While copying the entries exactly, leave out each picture they contain.

───── Data ─────

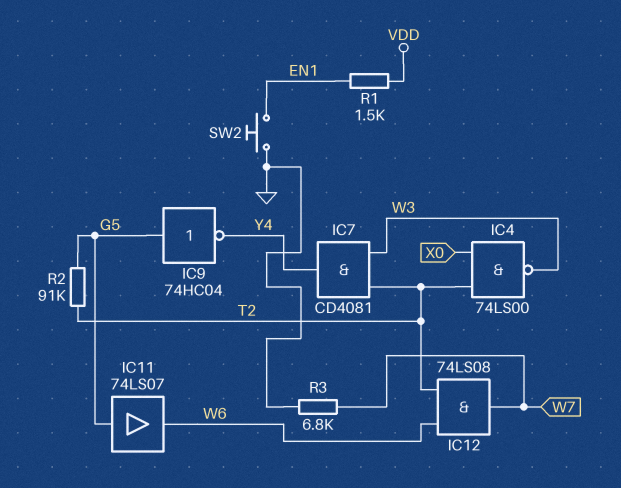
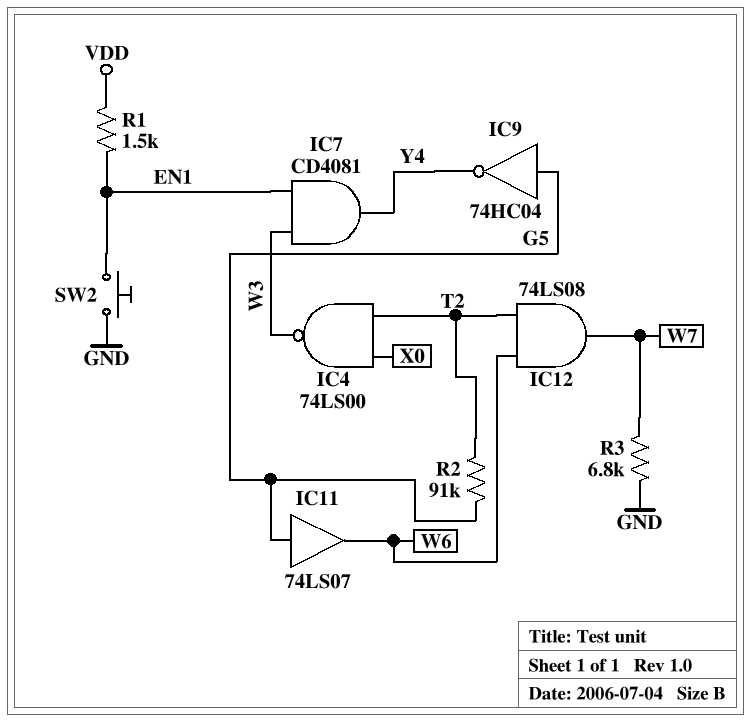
IC7: AND CD4081 (in T2, in W3, out Y4) -> AND CD4081 (in EN1, in W3, out Y4)

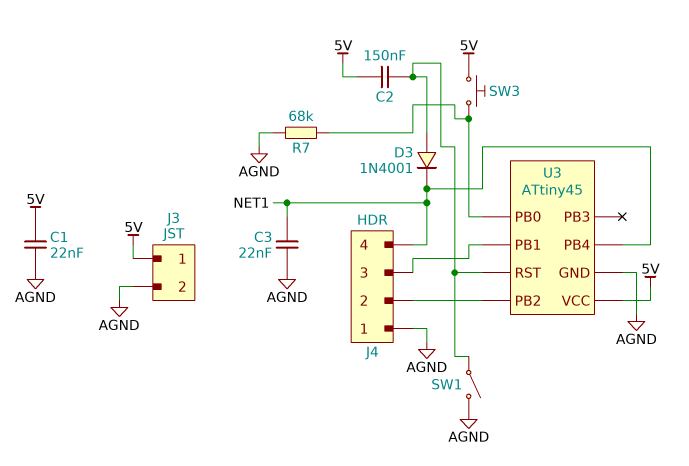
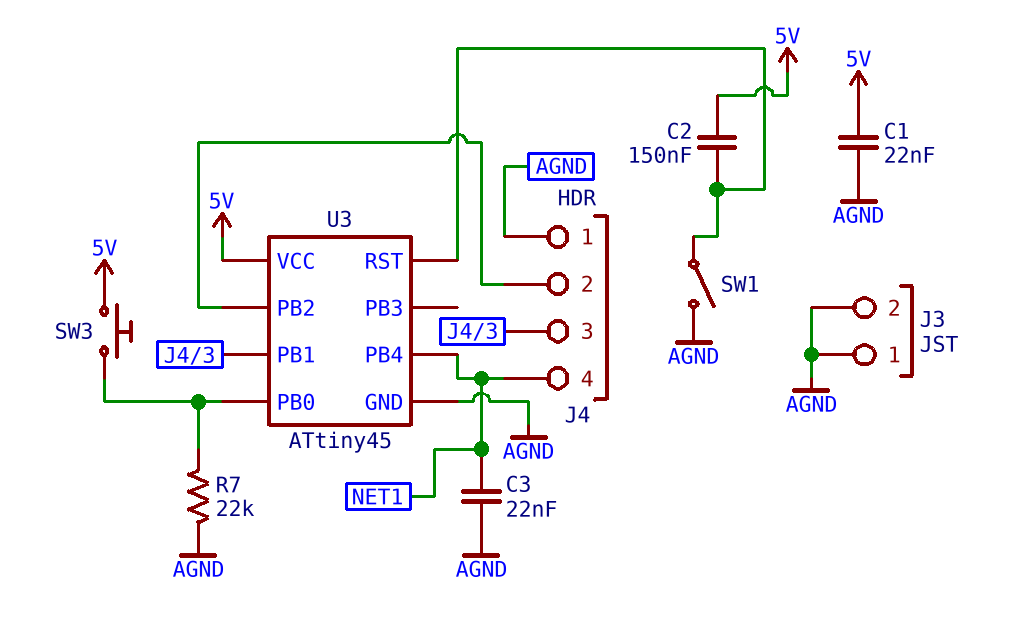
D3: diode 1N4001 (A U3/RST, K NET1) -> none
J3 pin 1: 5V -> AGND
R7: 68k (AGND, U3/PB0) -> 22k (AGND, U3/PB0)

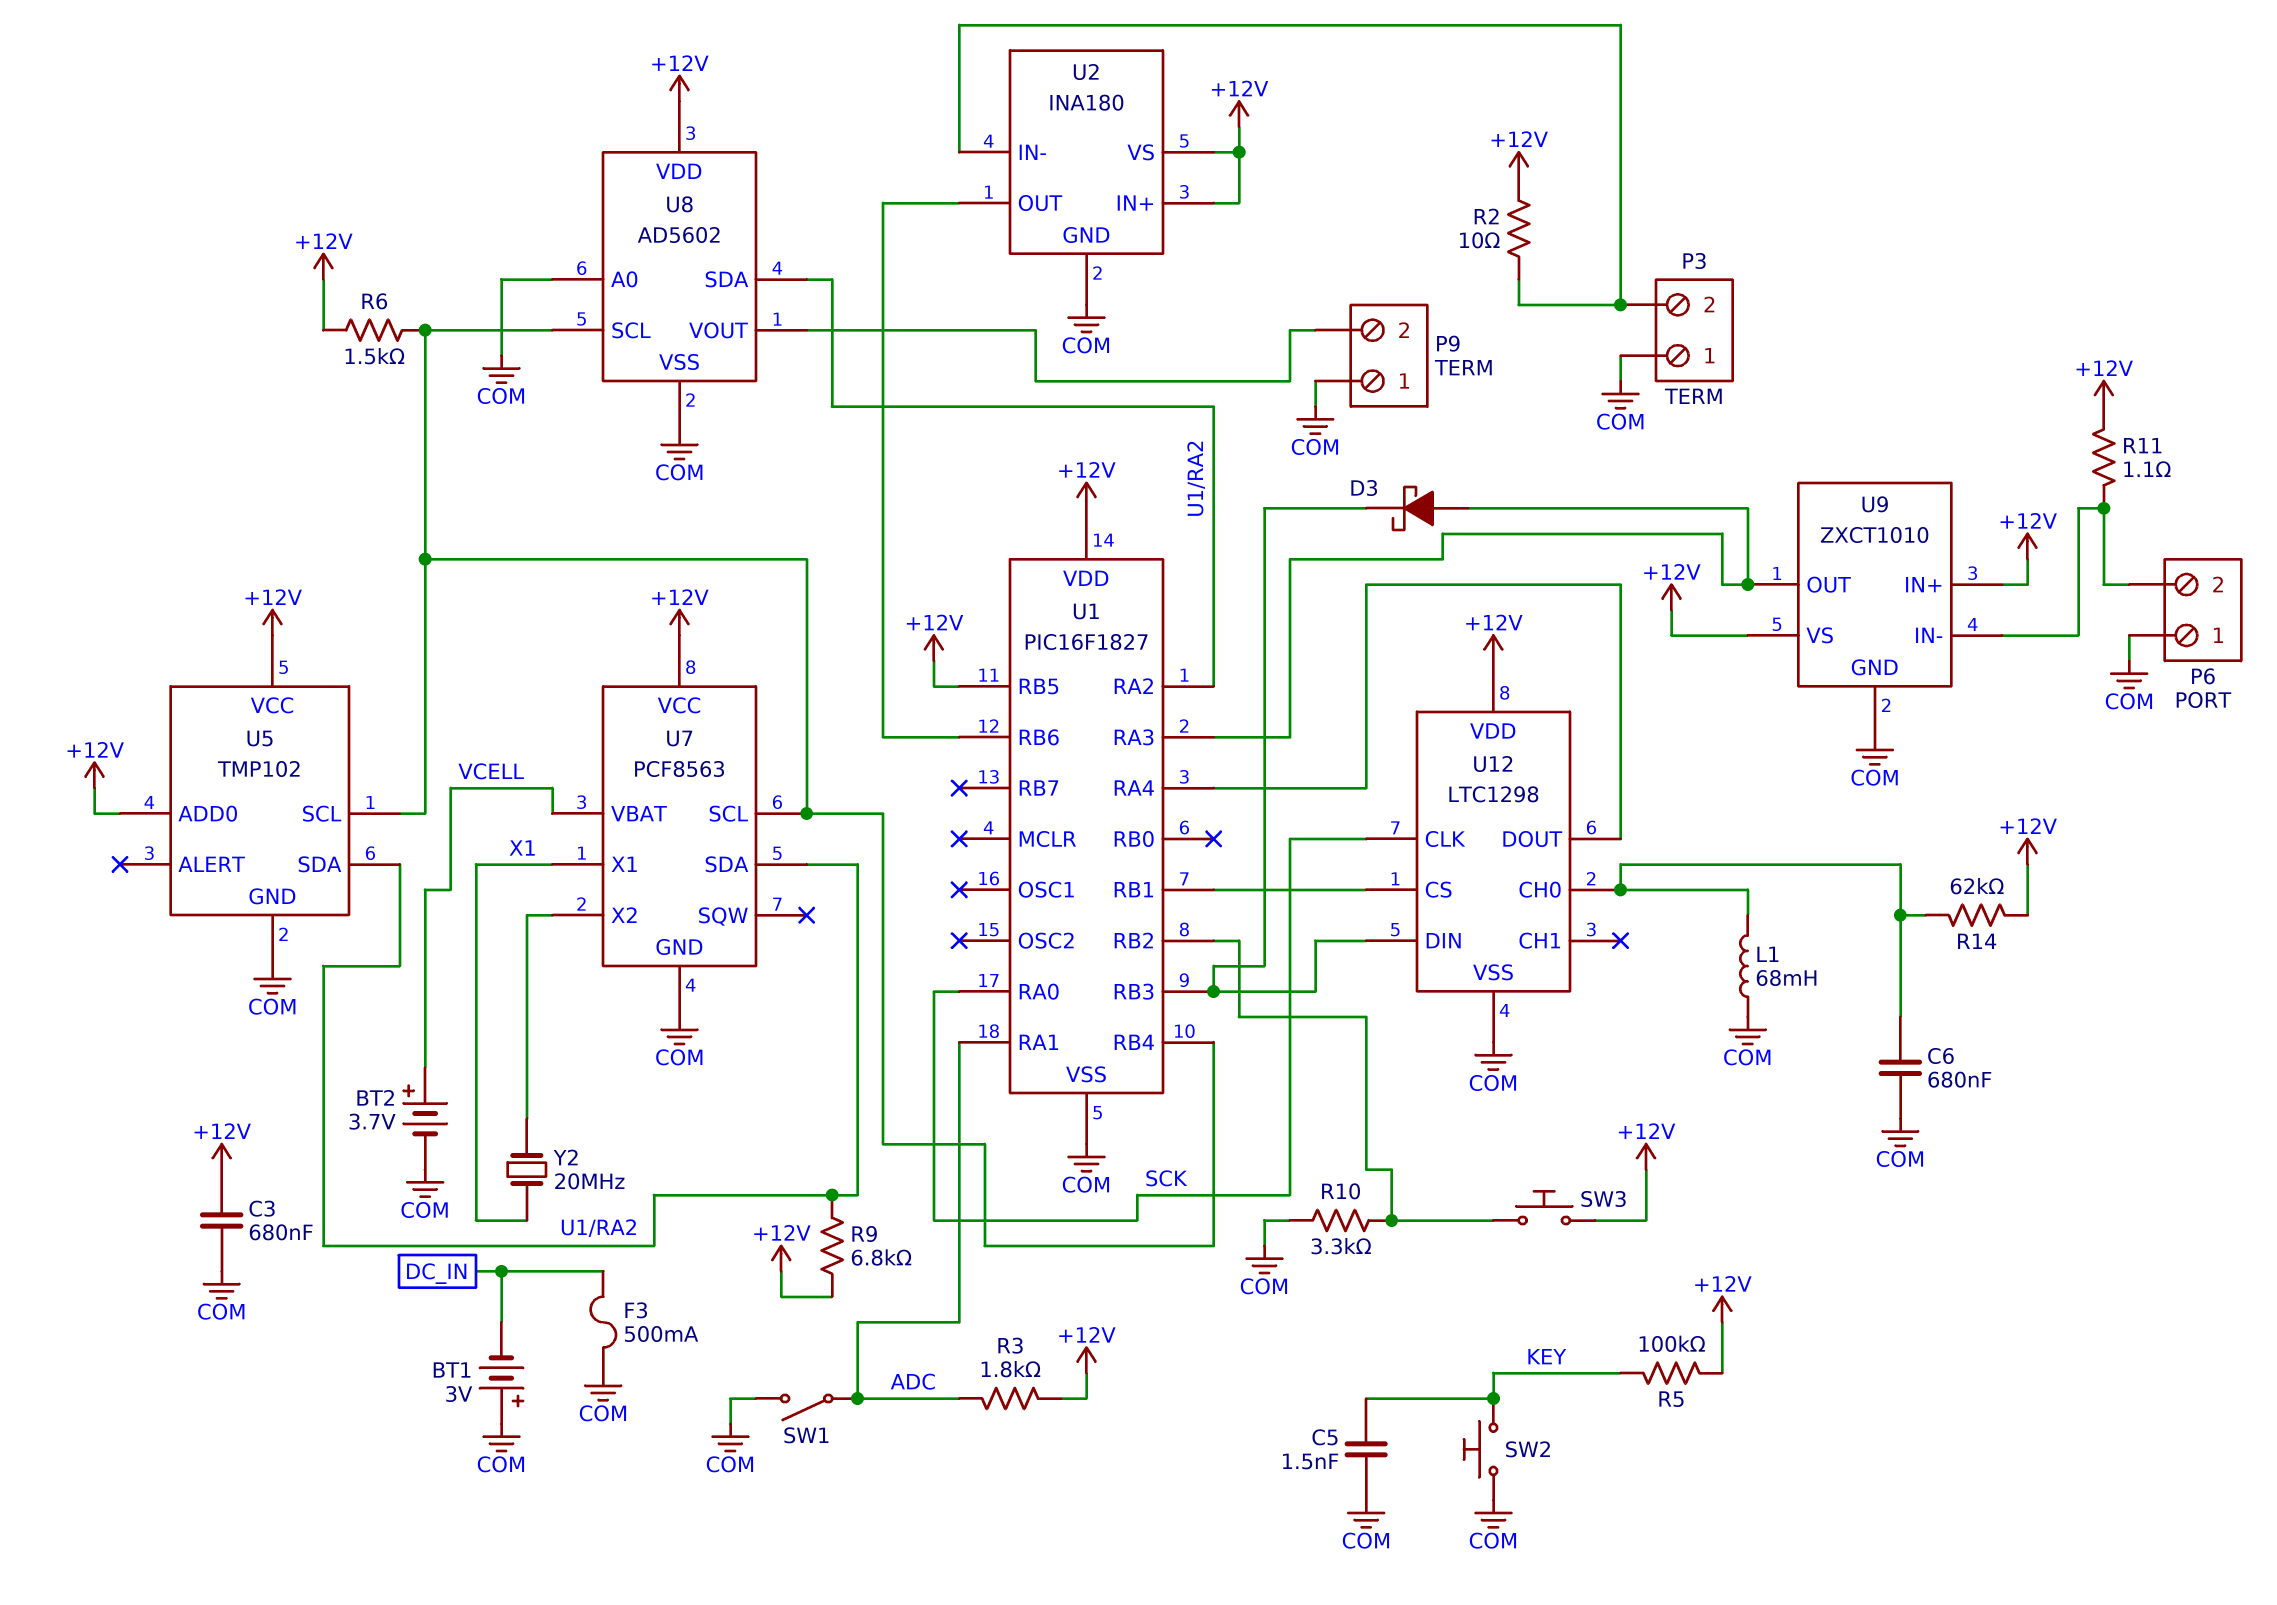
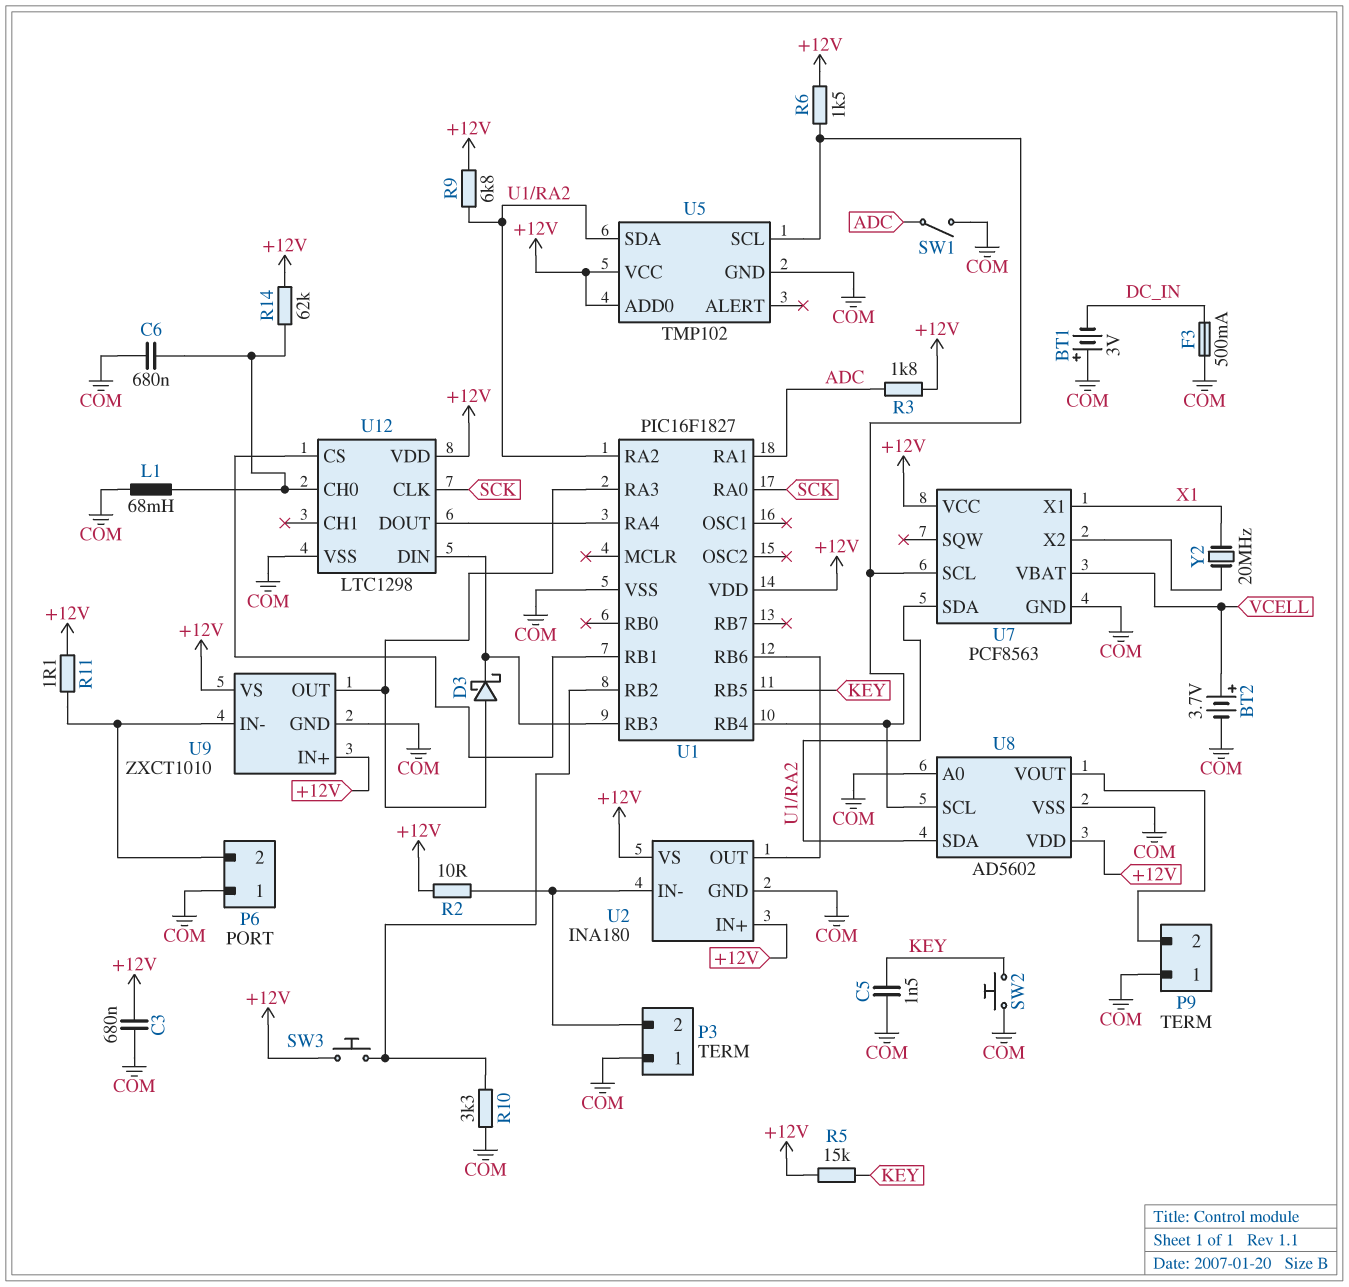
R5: 100k (+12V, KEY) -> 15k (+12V, KEY)
U1 pin RB5: +12V -> KEY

─────

Response =
IC7: AND CD4081 (in T2, in W3, out Y4) -> AND CD4081 (in EN1, in W3, out Y4)

D3: diode 1N4001 (A U3/RST, K NET1) -> none
J3 pin 1: 5V -> AGND
R7: 68k (AGND, U3/PB0) -> 22k (AGND, U3/PB0)

R5: 100k (+12V, KEY) -> 15k (+12V, KEY)
U1 pin RB5: +12V -> KEY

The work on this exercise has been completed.